▶ **ABOUT THIS EXERCISE**: Wherever the word "brown" shows up in the data, report the line it sits in.

▶ **DATA**:

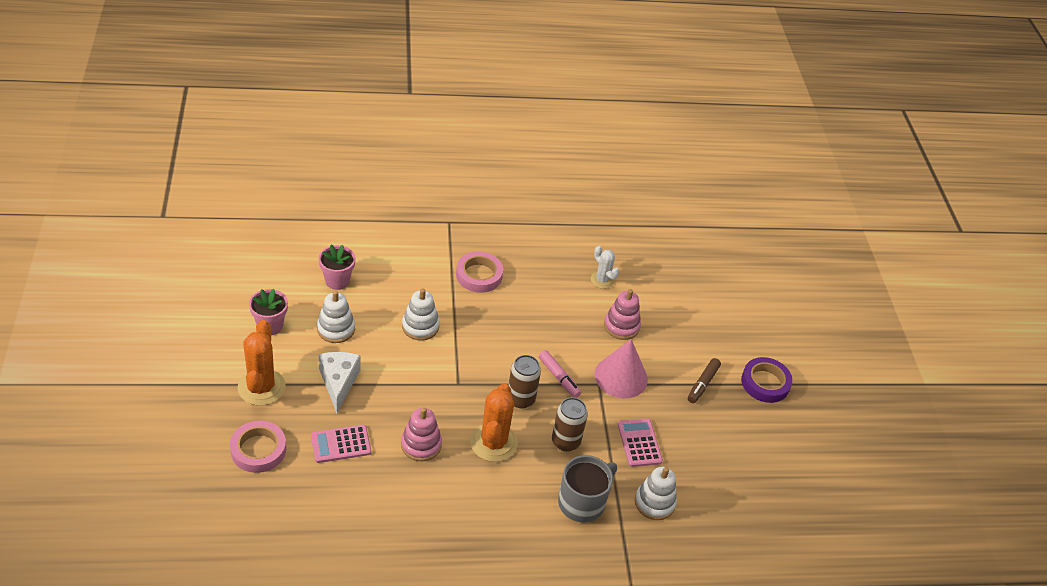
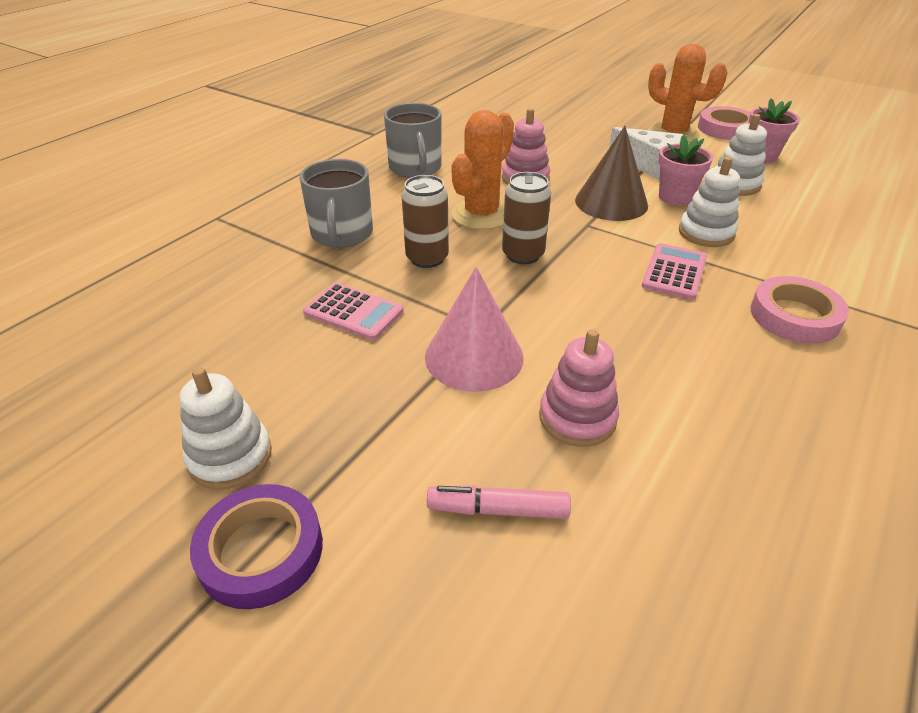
camera: 135 degrees right, 5 degrees down
(258, 449) = (598, 117): pink tape -> pink tape (725, 129)
(337, 281) = (825, 207): pink flower pot -> pink flower pot (675, 197)
(341, 444) = (568, 146): pink calculator -> pink calculator (674, 272)
(418, 383) = (611, 202): none -> brown cone
(461, 522) = (415, 168): none -> grey mug
(493, 442) = (481, 214): orange cactus -> orange cactus turned 75 degrees clockwise
(559, 377) = (528, 298): pink marker -> pink marker (498, 510)
(602, 280) = (718, 461): white cactus -> none
(654, 502) = (269, 279): white stacking toy -> white stacking toy (230, 457)
(703, 384) = (362, 446): brown marker -> none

▶ **RESULT OF THE TASK**:
(418, 383) = (611, 202): none -> brown cone
(703, 384) = (362, 446): brown marker -> none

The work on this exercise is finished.